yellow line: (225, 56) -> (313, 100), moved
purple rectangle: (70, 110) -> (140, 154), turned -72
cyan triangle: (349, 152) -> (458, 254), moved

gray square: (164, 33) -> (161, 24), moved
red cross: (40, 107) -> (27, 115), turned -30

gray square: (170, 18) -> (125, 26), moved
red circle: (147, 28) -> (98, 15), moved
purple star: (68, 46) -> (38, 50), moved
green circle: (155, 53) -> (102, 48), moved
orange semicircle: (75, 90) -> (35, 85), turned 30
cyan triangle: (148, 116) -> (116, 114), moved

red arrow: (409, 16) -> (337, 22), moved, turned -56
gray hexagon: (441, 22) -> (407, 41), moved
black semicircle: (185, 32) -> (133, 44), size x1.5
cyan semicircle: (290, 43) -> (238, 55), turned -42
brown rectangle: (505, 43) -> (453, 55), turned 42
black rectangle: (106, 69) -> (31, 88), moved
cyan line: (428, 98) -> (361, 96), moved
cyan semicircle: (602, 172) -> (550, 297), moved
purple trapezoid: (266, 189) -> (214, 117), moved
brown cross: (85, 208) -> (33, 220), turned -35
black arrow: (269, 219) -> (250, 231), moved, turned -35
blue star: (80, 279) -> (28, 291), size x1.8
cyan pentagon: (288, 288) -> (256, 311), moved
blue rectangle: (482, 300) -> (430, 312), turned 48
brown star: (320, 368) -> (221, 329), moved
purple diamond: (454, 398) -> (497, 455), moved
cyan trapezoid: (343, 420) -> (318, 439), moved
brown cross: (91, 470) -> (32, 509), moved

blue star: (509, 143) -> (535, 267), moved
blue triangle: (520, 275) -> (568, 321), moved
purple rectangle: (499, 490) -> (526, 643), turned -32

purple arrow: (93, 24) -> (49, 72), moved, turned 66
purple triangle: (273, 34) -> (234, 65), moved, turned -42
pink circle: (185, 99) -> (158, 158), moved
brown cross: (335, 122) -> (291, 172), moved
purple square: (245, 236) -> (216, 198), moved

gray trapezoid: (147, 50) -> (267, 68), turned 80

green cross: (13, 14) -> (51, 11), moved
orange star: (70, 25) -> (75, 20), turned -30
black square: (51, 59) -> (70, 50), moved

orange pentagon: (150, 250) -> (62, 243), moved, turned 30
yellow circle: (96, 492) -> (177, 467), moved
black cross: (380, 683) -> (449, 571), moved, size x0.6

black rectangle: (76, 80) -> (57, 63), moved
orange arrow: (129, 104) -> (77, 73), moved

* * *

#### TRY IT:
How many of the lines in the listing hold "semicircle"? Only the number should be given.

#### OUTPUT FOR THIS TASK:
4